## [Task]
Scan the listing below and copy each line holding the word "none".

Top of Entries supplied

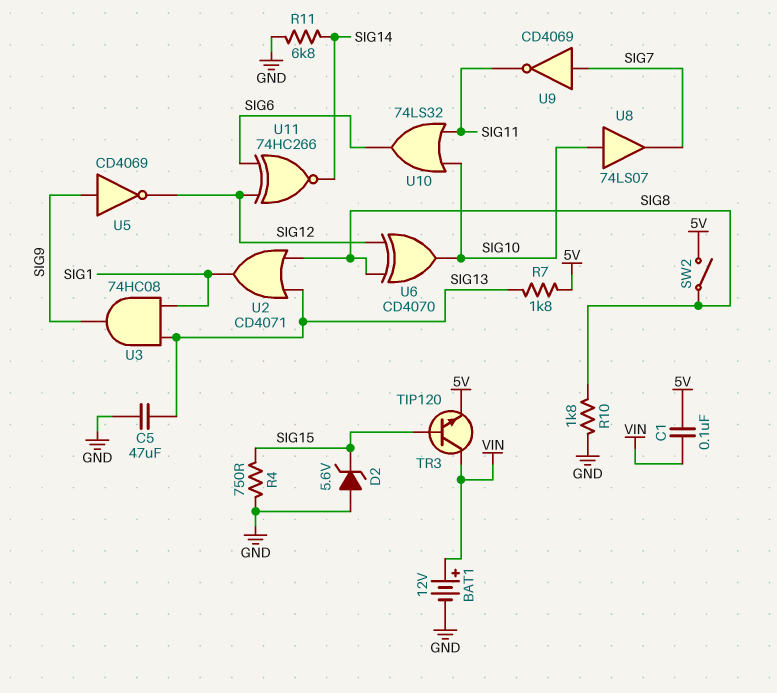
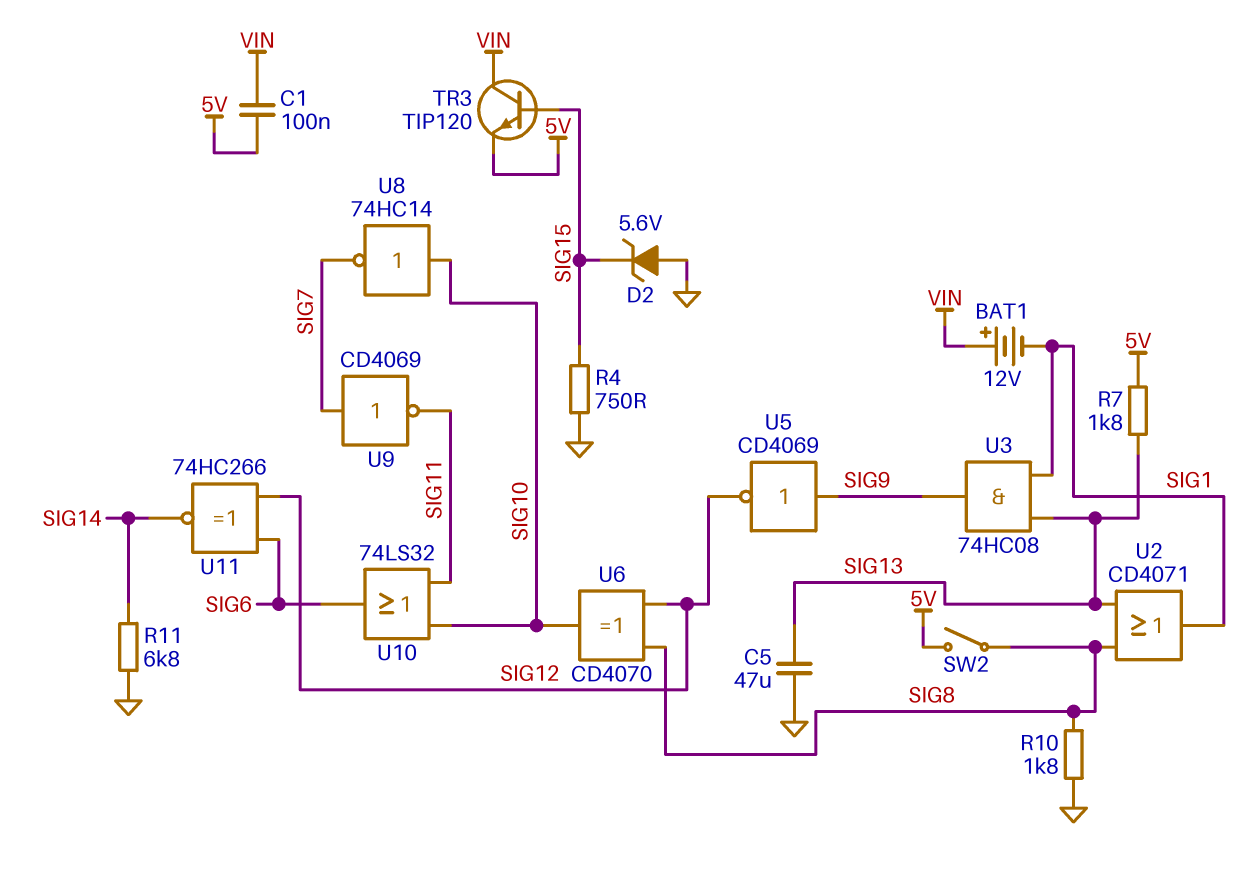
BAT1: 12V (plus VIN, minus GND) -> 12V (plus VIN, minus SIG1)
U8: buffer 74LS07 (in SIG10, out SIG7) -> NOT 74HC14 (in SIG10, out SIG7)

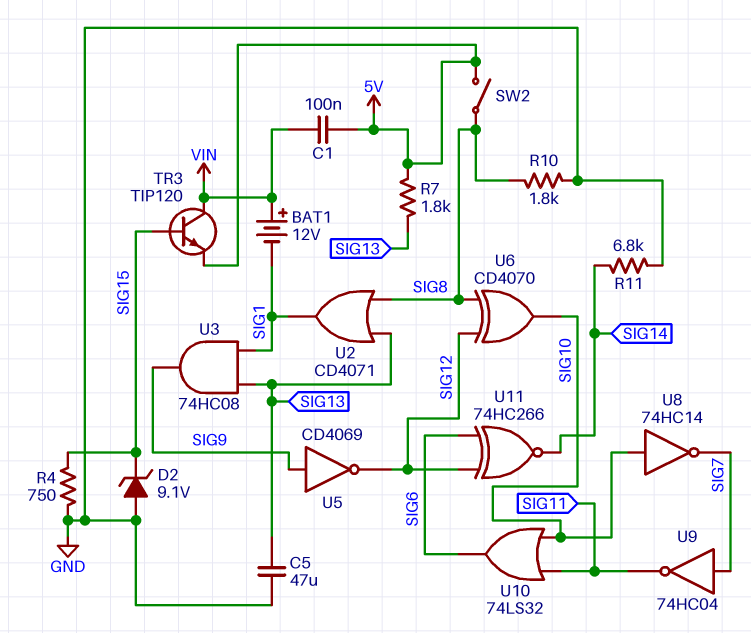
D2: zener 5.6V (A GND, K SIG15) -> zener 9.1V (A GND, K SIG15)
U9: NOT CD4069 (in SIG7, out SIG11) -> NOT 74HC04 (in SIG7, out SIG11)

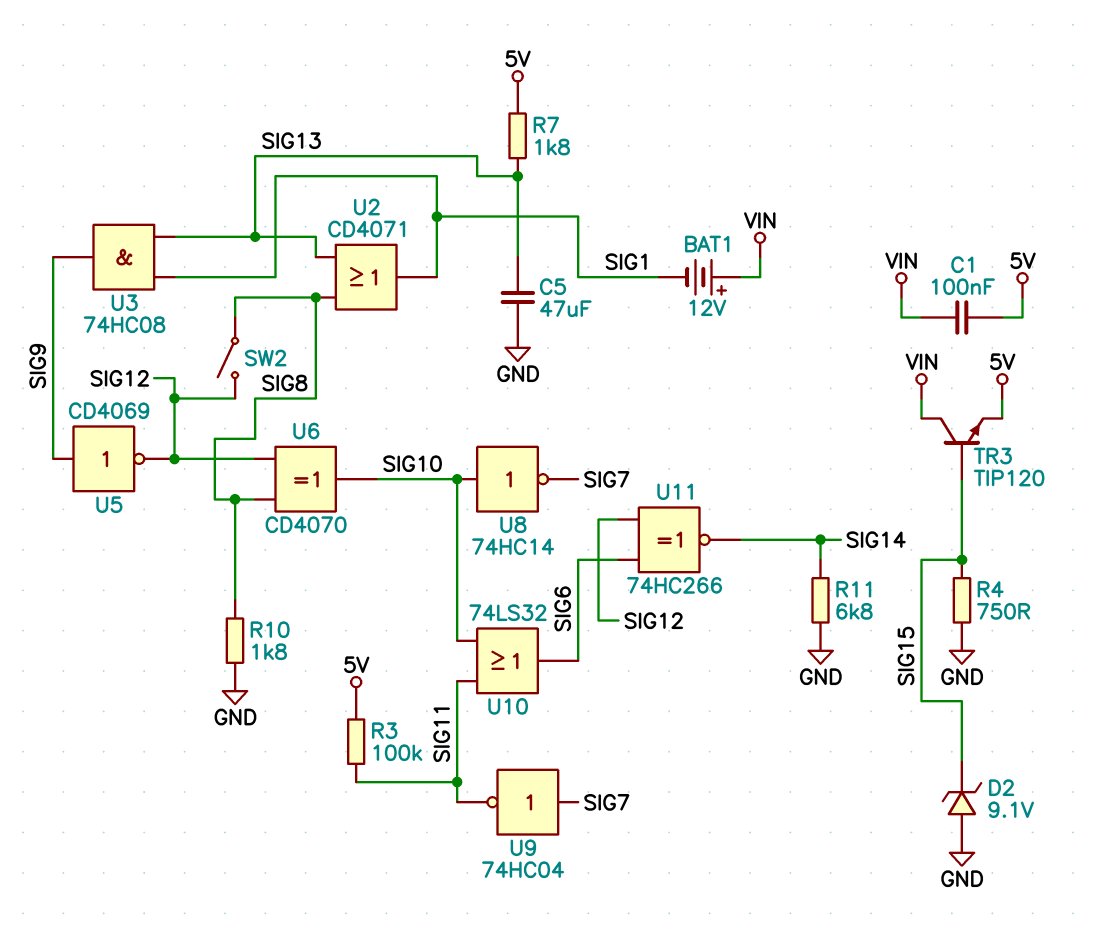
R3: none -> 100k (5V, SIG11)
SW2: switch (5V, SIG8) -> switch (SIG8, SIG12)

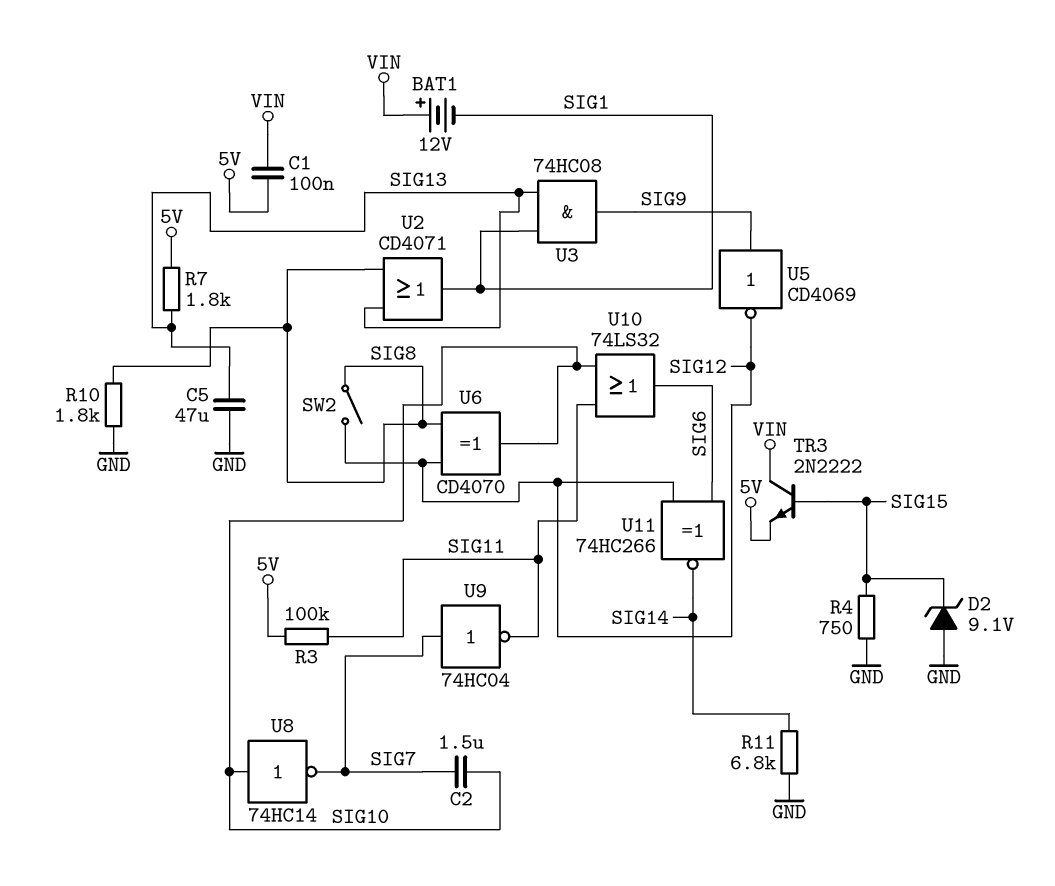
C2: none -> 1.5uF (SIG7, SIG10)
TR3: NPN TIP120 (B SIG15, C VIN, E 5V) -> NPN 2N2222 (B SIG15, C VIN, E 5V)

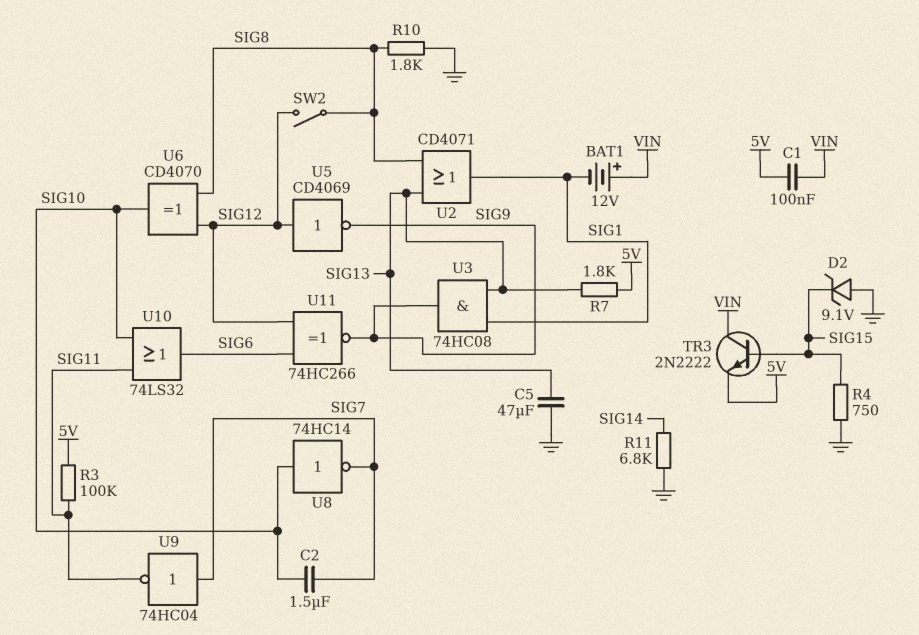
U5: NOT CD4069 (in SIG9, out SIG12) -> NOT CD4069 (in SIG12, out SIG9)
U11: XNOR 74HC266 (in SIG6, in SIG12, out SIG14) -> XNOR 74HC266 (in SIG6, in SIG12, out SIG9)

Bottom of Entries supplied

## [Your response]
R3: none -> 100k (5V, SIG11)
C2: none -> 1.5uF (SIG7, SIG10)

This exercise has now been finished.